Scene comparison data:
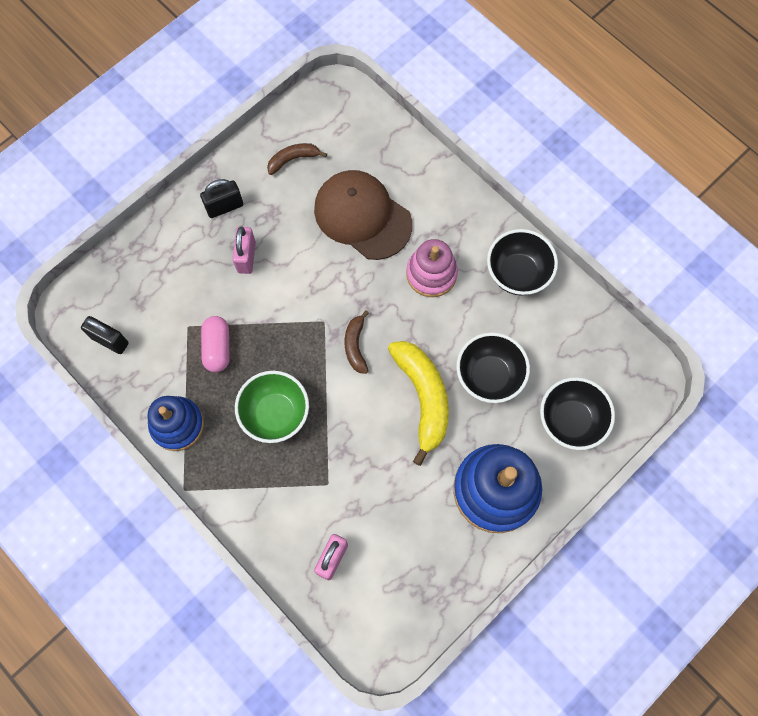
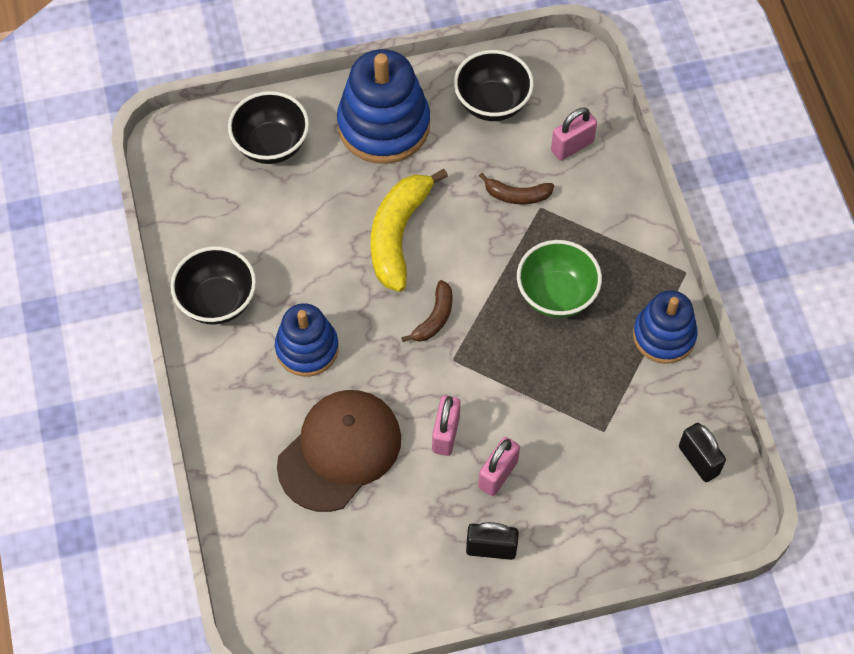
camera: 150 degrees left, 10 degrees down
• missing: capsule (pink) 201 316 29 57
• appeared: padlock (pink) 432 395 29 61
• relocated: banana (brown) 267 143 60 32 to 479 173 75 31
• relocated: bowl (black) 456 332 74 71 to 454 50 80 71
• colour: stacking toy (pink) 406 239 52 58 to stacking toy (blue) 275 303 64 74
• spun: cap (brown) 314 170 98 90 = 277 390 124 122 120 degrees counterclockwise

- [Brief]: Up to and including the line containing "454 50 80 71", repeat every line from the start of the data, but none of the pictures.

- [Written answer]:
camera: 150 degrees left, 10 degrees down
• missing: capsule (pink) 201 316 29 57
• appeared: padlock (pink) 432 395 29 61
• relocated: banana (brown) 267 143 60 32 to 479 173 75 31
• relocated: bowl (black) 456 332 74 71 to 454 50 80 71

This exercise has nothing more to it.